**WORK REQUEST**
Return every line from the records below with the string "star".

**Shape state change listings**

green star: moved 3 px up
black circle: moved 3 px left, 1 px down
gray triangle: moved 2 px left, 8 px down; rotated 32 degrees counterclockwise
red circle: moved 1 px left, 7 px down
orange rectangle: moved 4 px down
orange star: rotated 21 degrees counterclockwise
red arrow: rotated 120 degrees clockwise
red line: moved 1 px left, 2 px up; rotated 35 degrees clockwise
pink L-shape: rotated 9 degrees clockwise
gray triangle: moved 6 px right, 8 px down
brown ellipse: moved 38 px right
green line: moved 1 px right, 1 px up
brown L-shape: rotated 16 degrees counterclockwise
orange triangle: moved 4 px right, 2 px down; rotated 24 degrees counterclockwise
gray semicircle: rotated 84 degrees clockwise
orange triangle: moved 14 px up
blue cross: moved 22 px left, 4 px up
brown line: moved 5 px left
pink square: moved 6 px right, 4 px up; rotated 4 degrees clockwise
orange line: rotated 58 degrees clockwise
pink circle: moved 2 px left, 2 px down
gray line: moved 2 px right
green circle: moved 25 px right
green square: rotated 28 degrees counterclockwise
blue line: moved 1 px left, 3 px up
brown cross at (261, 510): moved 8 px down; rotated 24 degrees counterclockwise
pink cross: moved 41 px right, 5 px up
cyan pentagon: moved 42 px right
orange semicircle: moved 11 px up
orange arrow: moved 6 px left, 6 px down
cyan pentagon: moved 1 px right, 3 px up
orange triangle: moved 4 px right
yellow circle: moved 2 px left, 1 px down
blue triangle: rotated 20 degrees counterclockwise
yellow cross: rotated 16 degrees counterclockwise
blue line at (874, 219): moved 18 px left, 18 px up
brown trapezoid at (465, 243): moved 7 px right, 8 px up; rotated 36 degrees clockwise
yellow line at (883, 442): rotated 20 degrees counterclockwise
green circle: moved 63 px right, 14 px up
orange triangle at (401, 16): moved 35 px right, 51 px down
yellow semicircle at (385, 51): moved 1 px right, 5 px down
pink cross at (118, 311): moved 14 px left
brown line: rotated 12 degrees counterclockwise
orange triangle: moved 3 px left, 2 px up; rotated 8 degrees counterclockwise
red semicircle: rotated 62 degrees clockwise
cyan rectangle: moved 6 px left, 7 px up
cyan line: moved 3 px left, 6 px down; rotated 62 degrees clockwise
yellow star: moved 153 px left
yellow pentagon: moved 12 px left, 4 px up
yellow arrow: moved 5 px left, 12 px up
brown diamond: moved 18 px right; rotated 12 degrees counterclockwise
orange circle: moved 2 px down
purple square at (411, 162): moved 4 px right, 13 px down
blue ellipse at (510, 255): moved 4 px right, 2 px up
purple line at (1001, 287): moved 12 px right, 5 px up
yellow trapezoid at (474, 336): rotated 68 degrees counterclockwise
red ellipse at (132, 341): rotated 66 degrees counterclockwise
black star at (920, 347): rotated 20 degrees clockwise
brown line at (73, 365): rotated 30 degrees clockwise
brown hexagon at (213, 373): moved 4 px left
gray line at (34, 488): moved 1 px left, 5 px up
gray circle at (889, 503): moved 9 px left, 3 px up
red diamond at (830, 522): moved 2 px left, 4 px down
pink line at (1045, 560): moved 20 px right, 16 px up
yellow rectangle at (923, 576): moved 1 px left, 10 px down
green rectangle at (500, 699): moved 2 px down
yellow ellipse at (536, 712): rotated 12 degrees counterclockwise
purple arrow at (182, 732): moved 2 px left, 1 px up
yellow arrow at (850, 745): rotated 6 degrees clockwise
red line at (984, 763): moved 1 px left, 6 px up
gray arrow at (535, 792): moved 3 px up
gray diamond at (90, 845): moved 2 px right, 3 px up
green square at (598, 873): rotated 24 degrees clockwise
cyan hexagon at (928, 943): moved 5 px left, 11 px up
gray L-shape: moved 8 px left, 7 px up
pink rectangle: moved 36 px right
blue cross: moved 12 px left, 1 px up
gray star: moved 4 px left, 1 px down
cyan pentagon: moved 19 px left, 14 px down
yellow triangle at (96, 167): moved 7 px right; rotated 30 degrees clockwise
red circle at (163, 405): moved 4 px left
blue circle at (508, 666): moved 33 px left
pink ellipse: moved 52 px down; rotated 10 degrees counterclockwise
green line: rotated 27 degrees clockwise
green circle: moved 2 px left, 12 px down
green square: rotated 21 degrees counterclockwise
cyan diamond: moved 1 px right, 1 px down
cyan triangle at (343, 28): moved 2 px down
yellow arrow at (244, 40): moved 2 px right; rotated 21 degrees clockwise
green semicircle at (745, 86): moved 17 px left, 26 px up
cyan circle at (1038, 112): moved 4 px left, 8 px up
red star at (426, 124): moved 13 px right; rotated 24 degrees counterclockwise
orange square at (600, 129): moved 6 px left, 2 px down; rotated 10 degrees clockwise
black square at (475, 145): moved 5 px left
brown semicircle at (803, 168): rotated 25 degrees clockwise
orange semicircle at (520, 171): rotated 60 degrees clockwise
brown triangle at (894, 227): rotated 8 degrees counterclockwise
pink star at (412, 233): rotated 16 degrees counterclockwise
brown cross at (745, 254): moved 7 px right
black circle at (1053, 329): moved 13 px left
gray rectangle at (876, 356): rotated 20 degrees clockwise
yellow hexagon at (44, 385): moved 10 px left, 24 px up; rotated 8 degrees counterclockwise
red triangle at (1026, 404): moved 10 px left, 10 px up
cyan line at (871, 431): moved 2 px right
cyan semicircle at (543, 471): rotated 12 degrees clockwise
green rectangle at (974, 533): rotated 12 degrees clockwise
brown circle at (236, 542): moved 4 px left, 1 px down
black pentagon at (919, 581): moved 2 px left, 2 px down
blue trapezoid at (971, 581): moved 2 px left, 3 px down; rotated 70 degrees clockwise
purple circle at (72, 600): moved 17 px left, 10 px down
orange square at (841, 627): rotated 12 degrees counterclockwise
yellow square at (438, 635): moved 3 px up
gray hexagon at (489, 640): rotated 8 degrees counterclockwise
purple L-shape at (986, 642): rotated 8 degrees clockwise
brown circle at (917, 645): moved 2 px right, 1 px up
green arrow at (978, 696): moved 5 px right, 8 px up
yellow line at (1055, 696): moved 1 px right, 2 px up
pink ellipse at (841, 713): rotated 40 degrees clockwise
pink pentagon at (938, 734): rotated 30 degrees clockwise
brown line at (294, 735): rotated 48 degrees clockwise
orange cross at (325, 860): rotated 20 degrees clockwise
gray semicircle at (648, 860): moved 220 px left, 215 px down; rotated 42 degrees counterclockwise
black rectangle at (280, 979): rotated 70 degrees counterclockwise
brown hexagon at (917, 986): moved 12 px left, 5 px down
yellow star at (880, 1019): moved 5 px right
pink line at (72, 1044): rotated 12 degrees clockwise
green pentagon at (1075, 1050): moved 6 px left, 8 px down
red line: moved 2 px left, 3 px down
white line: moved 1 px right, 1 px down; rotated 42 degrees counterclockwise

**SOLUTION TO THE EXERCISE**
green star: moved 3 px up
orange star: rotated 21 degrees counterclockwise
yellow star: moved 153 px left
black star at (920, 347): rotated 20 degrees clockwise
gray star: moved 4 px left, 1 px down
red star at (426, 124): moved 13 px right; rotated 24 degrees counterclockwise
pink star at (412, 233): rotated 16 degrees counterclockwise
yellow star at (880, 1019): moved 5 px right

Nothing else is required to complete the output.